WHAT YOU HAVE TO DO -
Pictures stay out; everything else in the records below is copied exactly.

DATASET RECORDS -
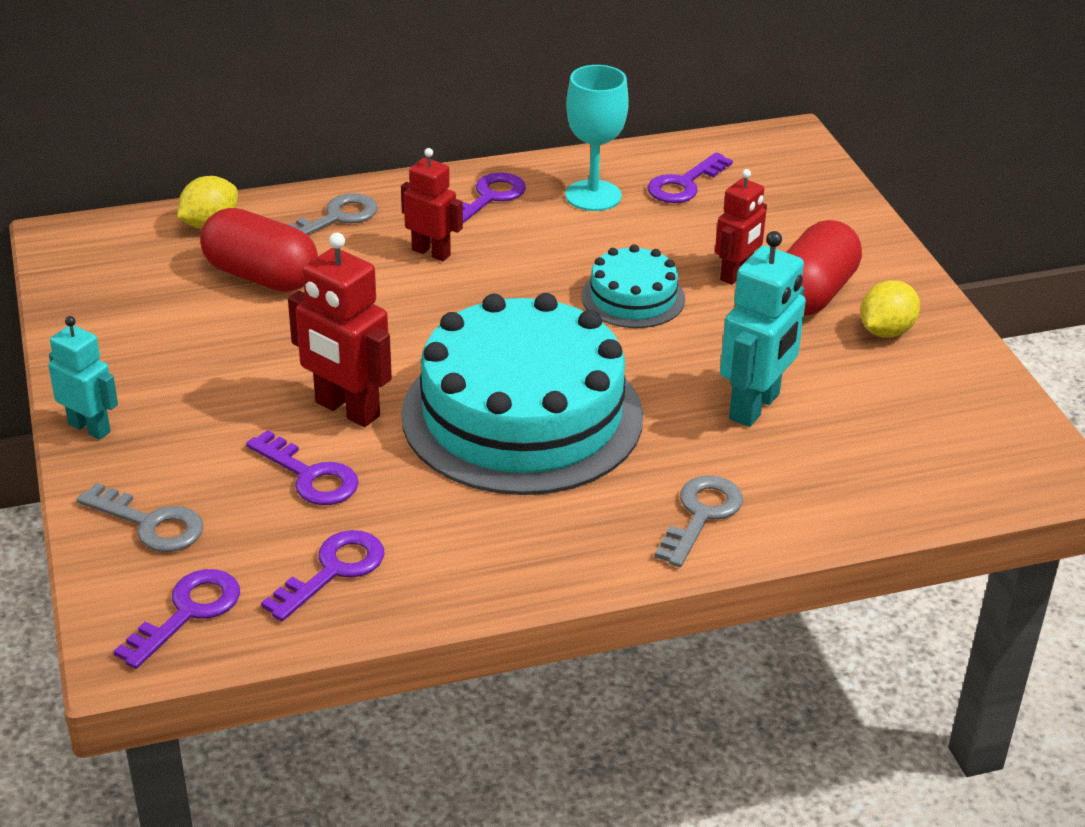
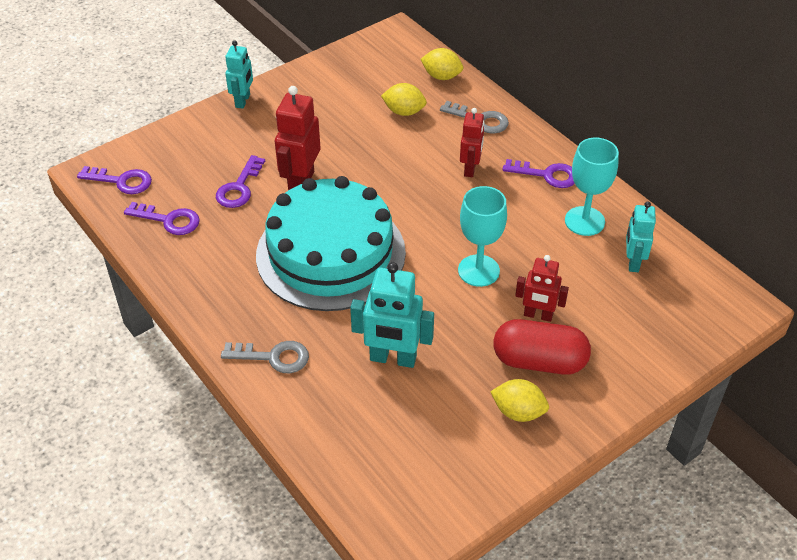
camera: 70 degrees right, 10 degrees up
(150, 523) = (180, 146): grey key -> none
(261, 276) = (404, 112): red capsule -> yellow lemon
(633, 297) = (478, 270): turquoise cake -> turquoise goblet
(684, 184) = (633, 262): purple key -> turquoise robot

TASK RESPONSE -
camera: 70 degrees right, 10 degrees up
(150, 523) = (180, 146): grey key -> none
(261, 276) = (404, 112): red capsule -> yellow lemon
(633, 297) = (478, 270): turquoise cake -> turquoise goblet
(684, 184) = (633, 262): purple key -> turquoise robot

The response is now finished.